(Instructions for the task) Of the entries below, copy only those lines that contain the word "stick".

■ ■ ■ ■ ■

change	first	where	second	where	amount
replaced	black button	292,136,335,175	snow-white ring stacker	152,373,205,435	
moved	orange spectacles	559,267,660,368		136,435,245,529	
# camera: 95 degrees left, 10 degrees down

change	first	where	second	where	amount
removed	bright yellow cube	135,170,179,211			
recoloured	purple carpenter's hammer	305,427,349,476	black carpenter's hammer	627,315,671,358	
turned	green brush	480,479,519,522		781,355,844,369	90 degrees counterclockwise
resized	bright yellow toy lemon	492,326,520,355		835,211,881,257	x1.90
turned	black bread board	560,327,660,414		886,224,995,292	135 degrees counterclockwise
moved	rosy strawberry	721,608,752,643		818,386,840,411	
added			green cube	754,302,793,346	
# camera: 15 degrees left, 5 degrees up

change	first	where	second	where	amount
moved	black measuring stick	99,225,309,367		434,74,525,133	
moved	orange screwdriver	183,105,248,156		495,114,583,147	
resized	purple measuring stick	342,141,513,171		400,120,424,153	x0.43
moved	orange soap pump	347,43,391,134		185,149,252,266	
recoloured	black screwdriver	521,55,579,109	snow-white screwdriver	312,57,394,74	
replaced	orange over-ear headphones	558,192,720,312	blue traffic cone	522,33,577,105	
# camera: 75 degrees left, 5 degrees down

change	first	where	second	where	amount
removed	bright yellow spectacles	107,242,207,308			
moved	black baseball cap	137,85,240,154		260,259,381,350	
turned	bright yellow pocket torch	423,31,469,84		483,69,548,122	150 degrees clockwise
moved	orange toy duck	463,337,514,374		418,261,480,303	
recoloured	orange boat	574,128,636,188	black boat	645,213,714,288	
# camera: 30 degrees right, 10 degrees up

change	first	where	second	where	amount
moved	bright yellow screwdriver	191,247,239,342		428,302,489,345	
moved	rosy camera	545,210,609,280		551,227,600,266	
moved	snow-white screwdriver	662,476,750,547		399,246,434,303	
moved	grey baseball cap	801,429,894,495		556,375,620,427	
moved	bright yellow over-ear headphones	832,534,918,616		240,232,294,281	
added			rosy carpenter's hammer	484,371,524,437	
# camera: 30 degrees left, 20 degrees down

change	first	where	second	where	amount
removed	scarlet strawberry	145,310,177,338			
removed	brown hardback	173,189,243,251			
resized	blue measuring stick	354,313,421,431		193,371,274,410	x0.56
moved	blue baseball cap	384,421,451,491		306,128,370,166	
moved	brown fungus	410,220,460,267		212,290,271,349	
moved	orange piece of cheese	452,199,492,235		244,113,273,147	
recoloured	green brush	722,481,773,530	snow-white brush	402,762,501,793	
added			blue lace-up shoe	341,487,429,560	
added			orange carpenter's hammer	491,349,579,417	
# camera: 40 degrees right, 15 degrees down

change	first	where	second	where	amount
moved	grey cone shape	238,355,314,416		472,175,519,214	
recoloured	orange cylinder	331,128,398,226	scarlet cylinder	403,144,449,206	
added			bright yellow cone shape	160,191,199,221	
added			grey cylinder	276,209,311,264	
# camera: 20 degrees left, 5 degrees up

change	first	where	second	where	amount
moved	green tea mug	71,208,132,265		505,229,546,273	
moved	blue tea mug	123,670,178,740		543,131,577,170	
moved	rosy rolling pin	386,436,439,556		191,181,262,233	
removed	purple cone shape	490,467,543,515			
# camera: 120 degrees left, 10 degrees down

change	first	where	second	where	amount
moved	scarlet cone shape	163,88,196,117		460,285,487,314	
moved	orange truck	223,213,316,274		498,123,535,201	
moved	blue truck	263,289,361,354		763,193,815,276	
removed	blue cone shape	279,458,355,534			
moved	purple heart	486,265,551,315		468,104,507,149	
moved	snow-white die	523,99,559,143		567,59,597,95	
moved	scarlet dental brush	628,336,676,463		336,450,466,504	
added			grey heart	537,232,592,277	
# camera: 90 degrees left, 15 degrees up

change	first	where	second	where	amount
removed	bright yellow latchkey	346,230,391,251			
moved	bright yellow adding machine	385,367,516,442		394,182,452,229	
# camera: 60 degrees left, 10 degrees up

■ ■ ■ ■ ■

(Solution to the problem)
moved	black measuring stick	99,225,309,367		434,74,525,133	
resized	purple measuring stick	342,141,513,171		400,120,424,153	x0.43
resized	blue measuring stick	354,313,421,431		193,371,274,410	x0.56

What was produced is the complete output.